Action item:
Omit every picture, and retype the lines that run from the beginning of the data below through the line containing "(336, 591) = (188, 547): grey", inclusive.

(Before-and-after scene images)
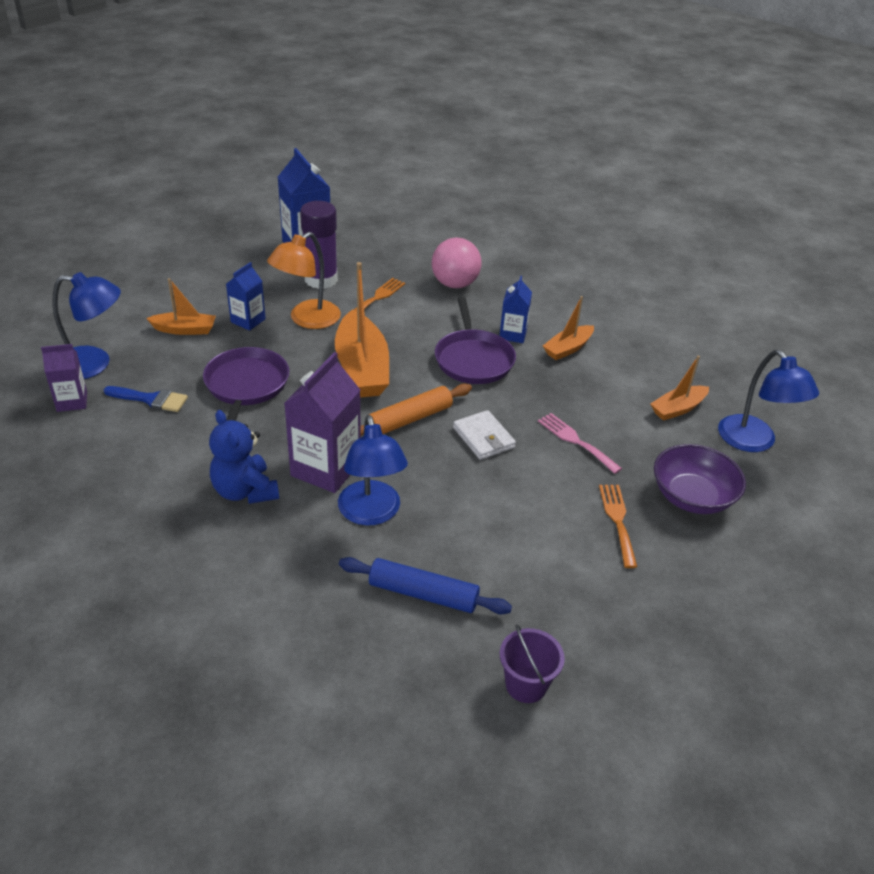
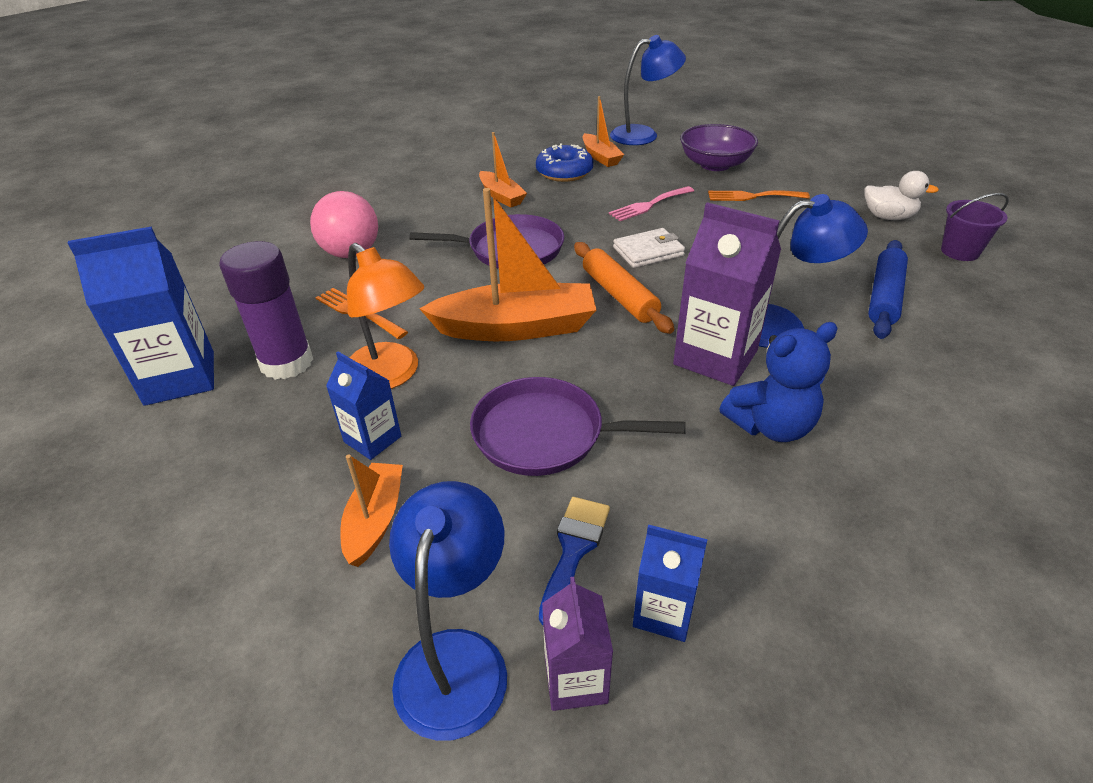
camera: 80 degrees left, 0 degrees up
(513, 334) = (469, 223): blue carton -> blue carton (663, 612)
(598, 635) = (888, 217): none -> white duck
(631, 384) = (564, 172): none -> blue donut

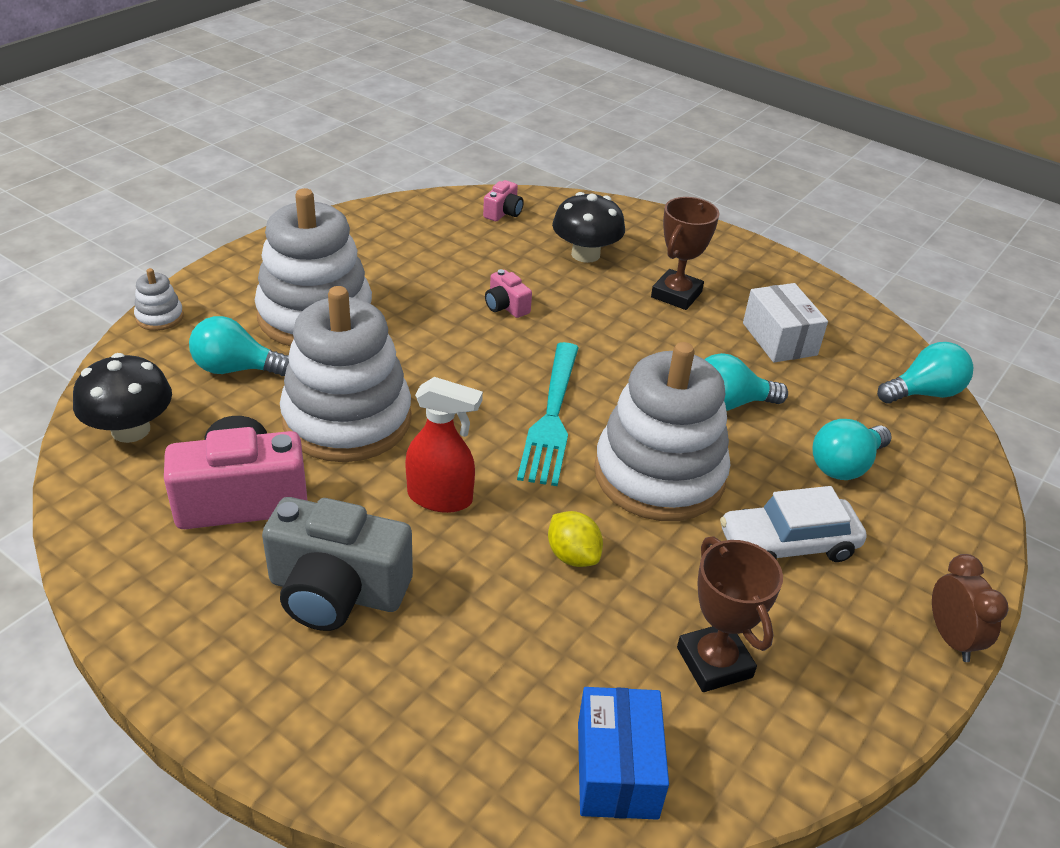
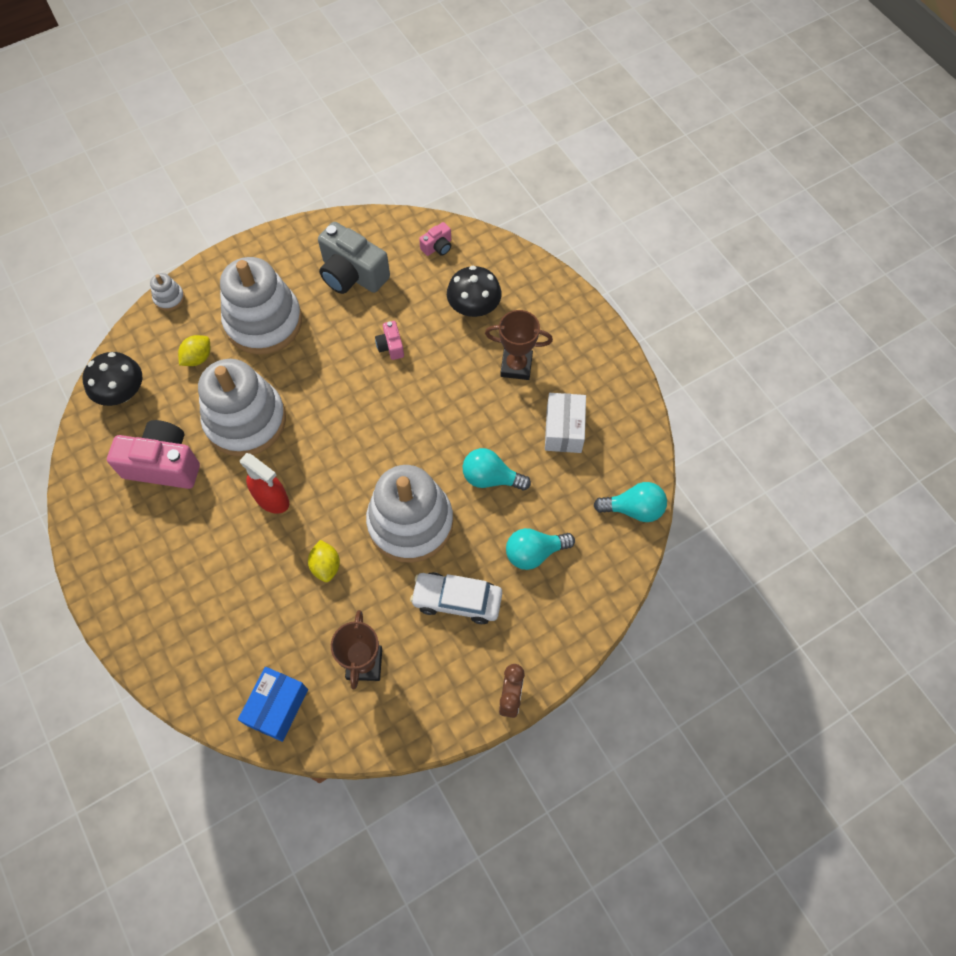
camera: 25 degrees right, 25 degrees up
(236, 369) = (198, 358): turquoise light bulb -> yellow lemon
(336, 591) = (188, 547): grey camera -> grey camera (352, 274)
(551, 416) = (369, 454): turquoise fork -> none
(676, 295) = (516, 366): brown trophy -> brown trophy turned 45 degrees clockwise

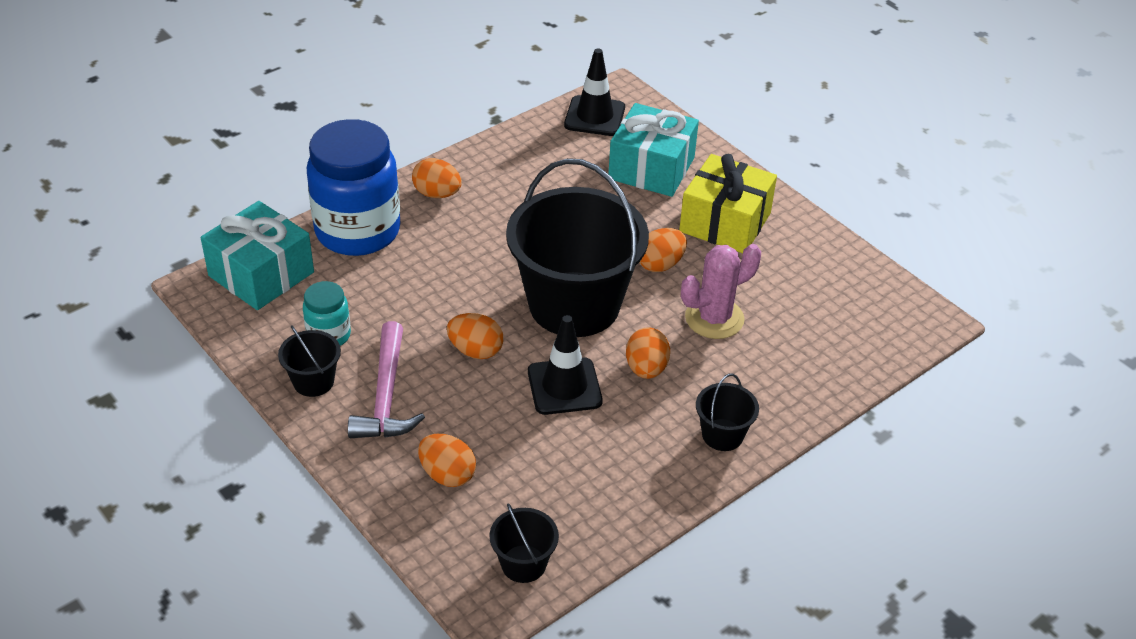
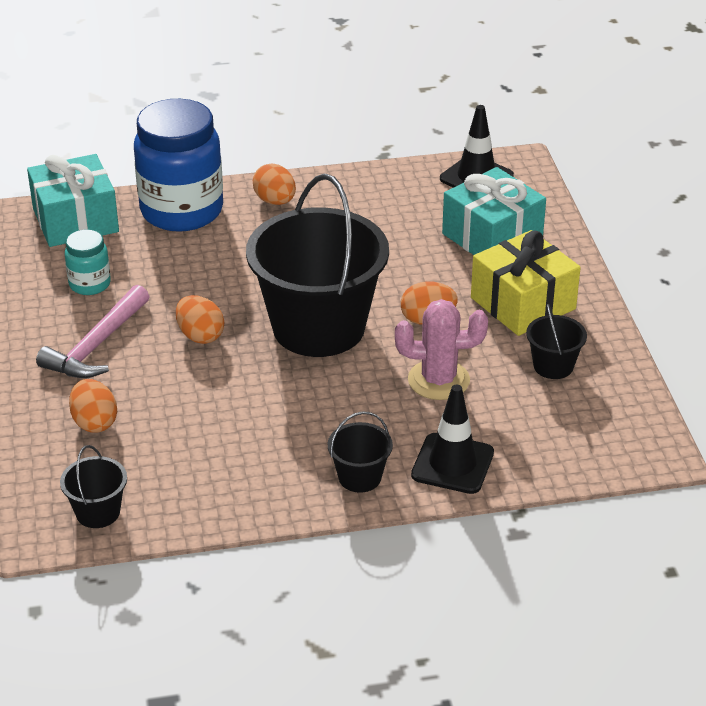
camera: 30 degrees right, 5 degrees down
(313, 381) = (48, 315): black bucket -> black bucket (553, 366)
(564, 386) = (252, 389): black traffic cone -> black traffic cone (452, 464)
(646, 369) = (337, 400): orange egg -> none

Output for this exercise:
camera: 80 degrees left, 0 degrees up
(513, 334) = (469, 223): blue carton -> blue carton (663, 612)
(598, 635) = (888, 217): none -> white duck
(631, 384) = (564, 172): none -> blue donut

camera: 25 degrees right, 25 degrees up
(236, 369) = (198, 358): turquoise light bulb -> yellow lemon
(336, 591) = (188, 547): grey camera -> grey camera (352, 274)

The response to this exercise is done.